• **WHAT THIS TASK INVOLVES**
The lines below starting at the line containing "purple trapezoid at" and ending at the line containing "yellow triangle at" are to be repeated exactly, with both ends kept and nothing else added.

• **EXTRACTED MATERIAL**
+ + +

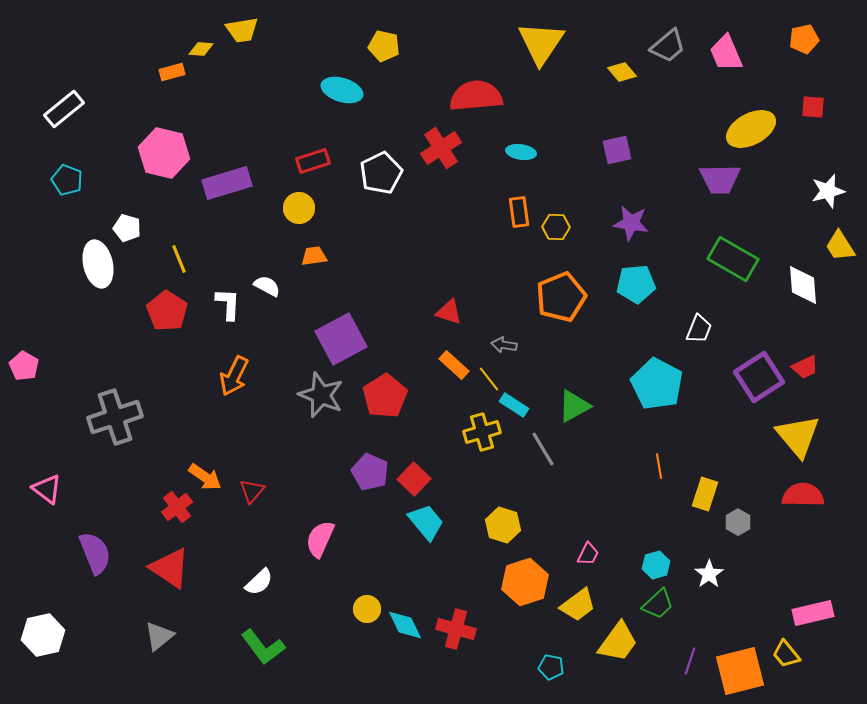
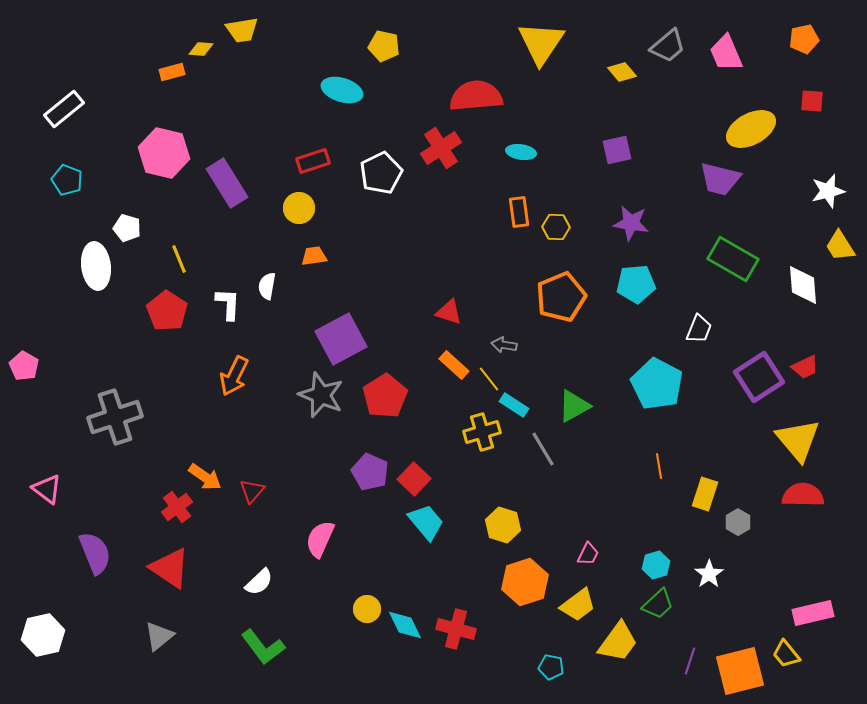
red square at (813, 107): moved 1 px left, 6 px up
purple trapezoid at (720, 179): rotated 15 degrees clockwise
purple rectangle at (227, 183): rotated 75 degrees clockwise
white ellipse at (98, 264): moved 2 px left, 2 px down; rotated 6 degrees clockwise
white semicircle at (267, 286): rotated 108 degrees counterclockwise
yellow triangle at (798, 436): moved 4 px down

+ + +

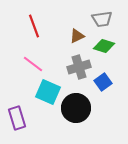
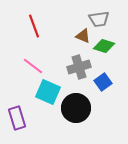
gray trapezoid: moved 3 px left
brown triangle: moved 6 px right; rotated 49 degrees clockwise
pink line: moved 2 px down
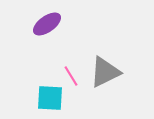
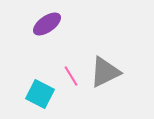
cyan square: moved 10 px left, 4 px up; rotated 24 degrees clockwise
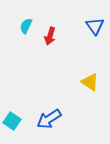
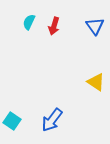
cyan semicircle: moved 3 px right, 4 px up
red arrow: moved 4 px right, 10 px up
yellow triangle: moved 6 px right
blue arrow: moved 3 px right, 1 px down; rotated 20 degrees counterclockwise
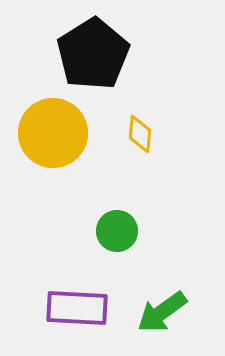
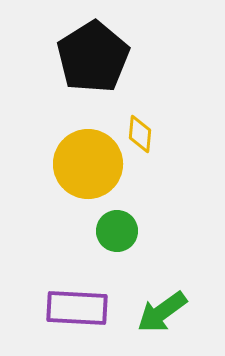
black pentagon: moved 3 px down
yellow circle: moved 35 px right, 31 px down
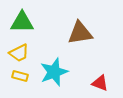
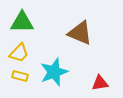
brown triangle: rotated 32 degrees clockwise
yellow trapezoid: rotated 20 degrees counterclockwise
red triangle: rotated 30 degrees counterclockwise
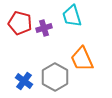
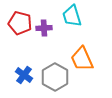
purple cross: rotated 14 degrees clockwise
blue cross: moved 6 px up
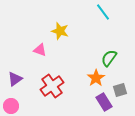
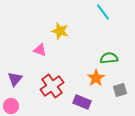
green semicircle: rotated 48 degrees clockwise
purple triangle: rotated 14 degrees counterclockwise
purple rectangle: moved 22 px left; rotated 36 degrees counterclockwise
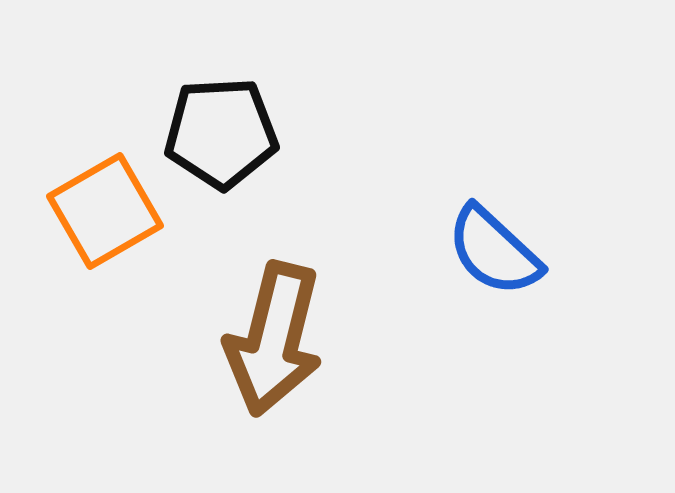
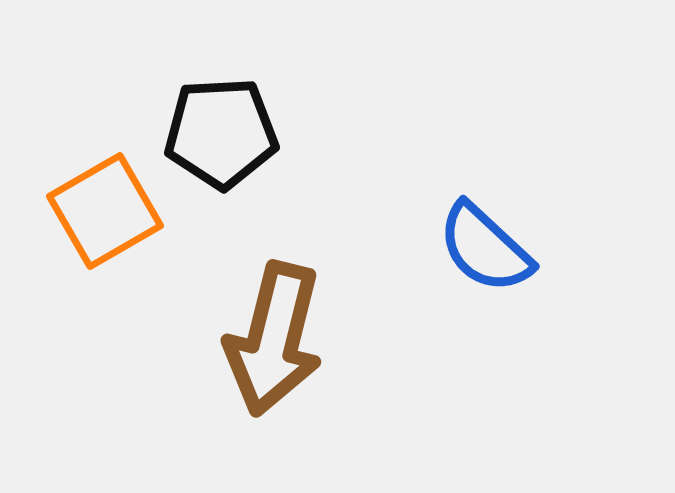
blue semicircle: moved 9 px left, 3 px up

+ + +

• **TASK OUTPUT**
purple trapezoid at (720, 179): rotated 15 degrees clockwise
purple rectangle at (227, 183): rotated 75 degrees clockwise
white ellipse at (98, 264): moved 2 px left, 2 px down; rotated 6 degrees clockwise
white semicircle at (267, 286): rotated 108 degrees counterclockwise
yellow triangle at (798, 436): moved 4 px down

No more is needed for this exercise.